Multi-step shape edit data
= = = = = = =
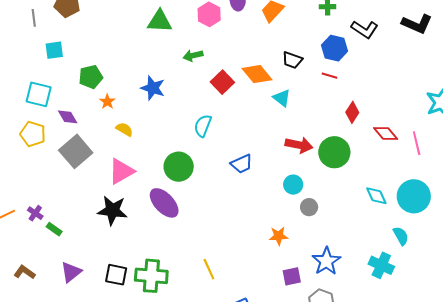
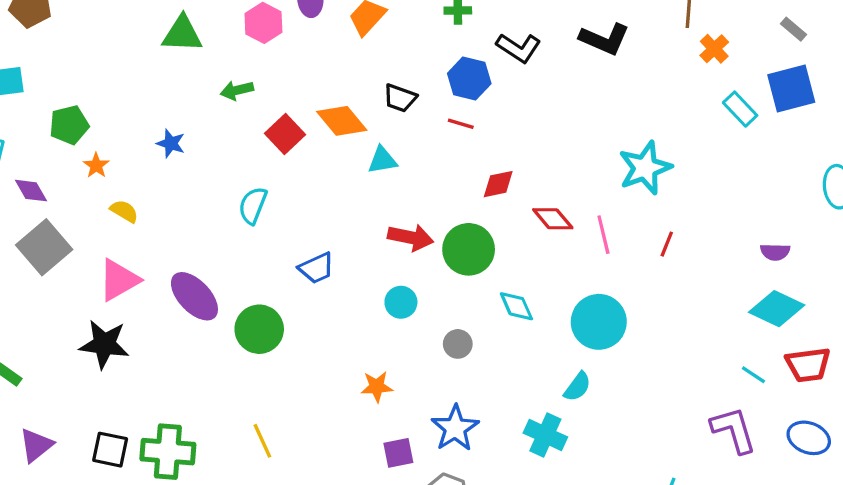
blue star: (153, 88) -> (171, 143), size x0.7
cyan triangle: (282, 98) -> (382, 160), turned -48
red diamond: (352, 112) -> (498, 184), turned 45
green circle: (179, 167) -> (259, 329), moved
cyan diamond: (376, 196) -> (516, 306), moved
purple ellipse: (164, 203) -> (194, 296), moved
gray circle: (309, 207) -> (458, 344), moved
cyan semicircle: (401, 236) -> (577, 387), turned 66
= = = = = = =
→ THE TASK: Write out the data above in full and exactly, but not the pictures.

→ EXERCISE RESULT:
blue star: (153, 88) -> (171, 143), size x0.7
cyan triangle: (282, 98) -> (382, 160), turned -48
red diamond: (352, 112) -> (498, 184), turned 45
green circle: (179, 167) -> (259, 329), moved
cyan diamond: (376, 196) -> (516, 306), moved
purple ellipse: (164, 203) -> (194, 296), moved
gray circle: (309, 207) -> (458, 344), moved
cyan semicircle: (401, 236) -> (577, 387), turned 66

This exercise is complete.